- [What to work on]
Keep the pictures out. Copy every line of the listing exactly.

- [Available data]
Segment Open
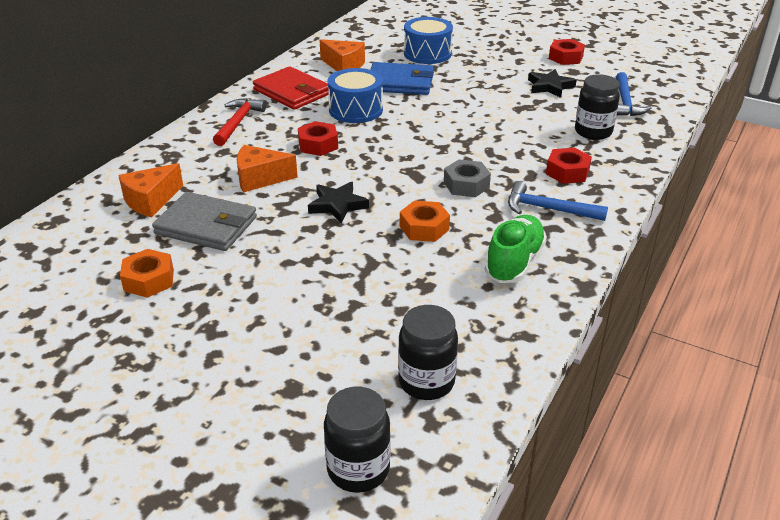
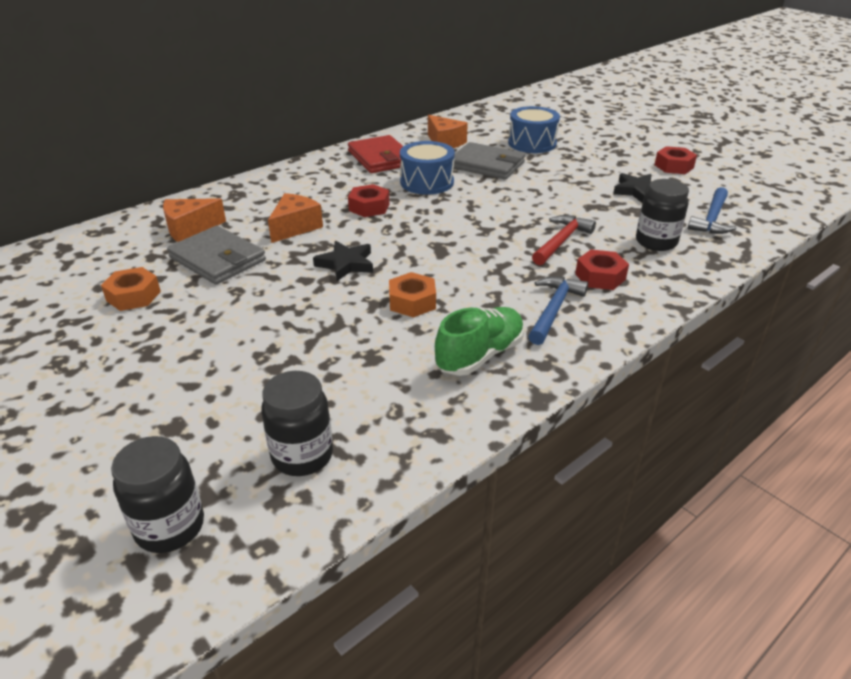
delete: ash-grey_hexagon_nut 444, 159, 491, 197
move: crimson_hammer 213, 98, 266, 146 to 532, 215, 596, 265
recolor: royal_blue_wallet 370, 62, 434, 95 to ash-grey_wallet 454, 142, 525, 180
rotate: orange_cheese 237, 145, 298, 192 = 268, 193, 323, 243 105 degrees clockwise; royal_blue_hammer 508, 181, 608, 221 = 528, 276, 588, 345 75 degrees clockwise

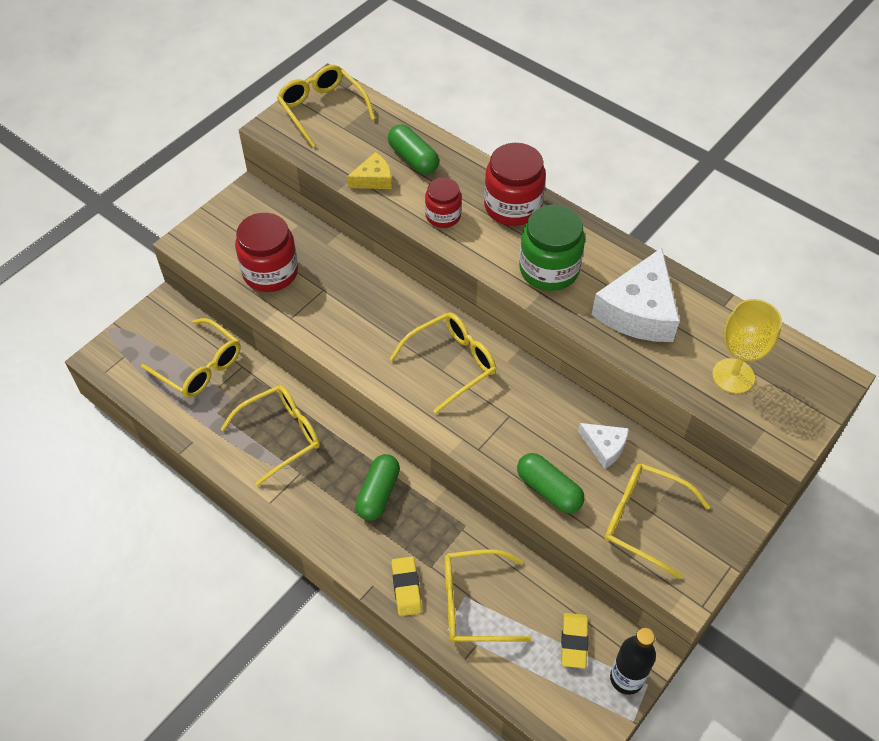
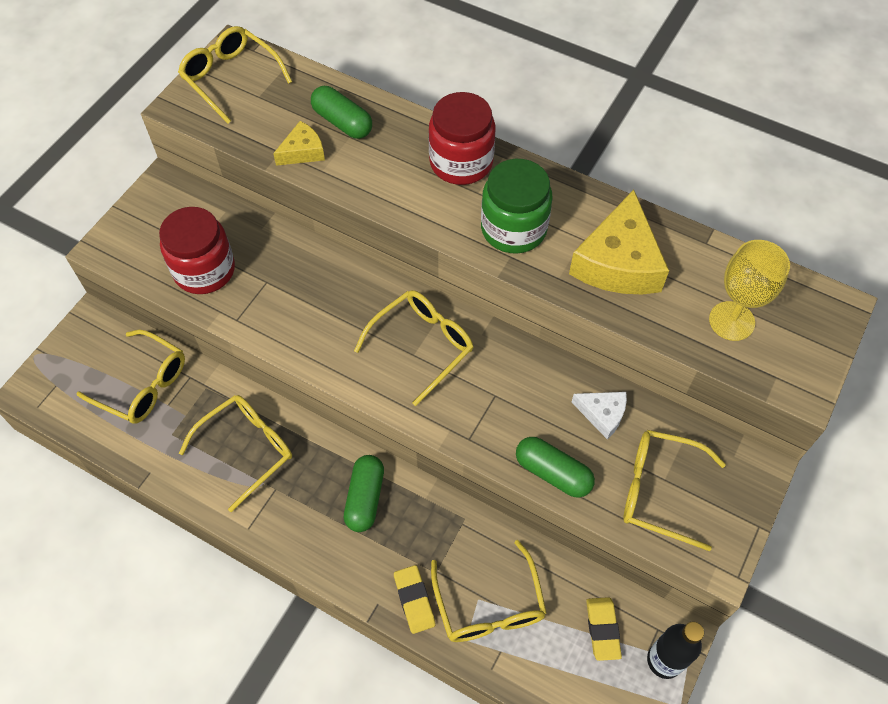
delete: crimson_jam_jar 425, 178, 462, 228
recolor: snow-white_cheese 592, 248, 680, 342 to bright_yellow_cheese 569, 190, 669, 294
rotate: bright_yellow_spectacles 444, 549, 532, 643 = 431, 540, 547, 642 90 degrees counterclockwise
Segment Closed
- [Solution for this exercise]
delete: ash-grey_hexagon_nut 444, 159, 491, 197
move: crimson_hammer 213, 98, 266, 146 to 532, 215, 596, 265
recolor: royal_blue_wallet 370, 62, 434, 95 to ash-grey_wallet 454, 142, 525, 180
rotate: orange_cheese 237, 145, 298, 192 = 268, 193, 323, 243 105 degrees clockwise; royal_blue_hammer 508, 181, 608, 221 = 528, 276, 588, 345 75 degrees clockwise

delete: crimson_jam_jar 425, 178, 462, 228
recolor: snow-white_cheese 592, 248, 680, 342 to bright_yellow_cheese 569, 190, 669, 294
rotate: bright_yellow_spectacles 444, 549, 532, 643 = 431, 540, 547, 642 90 degrees counterclockwise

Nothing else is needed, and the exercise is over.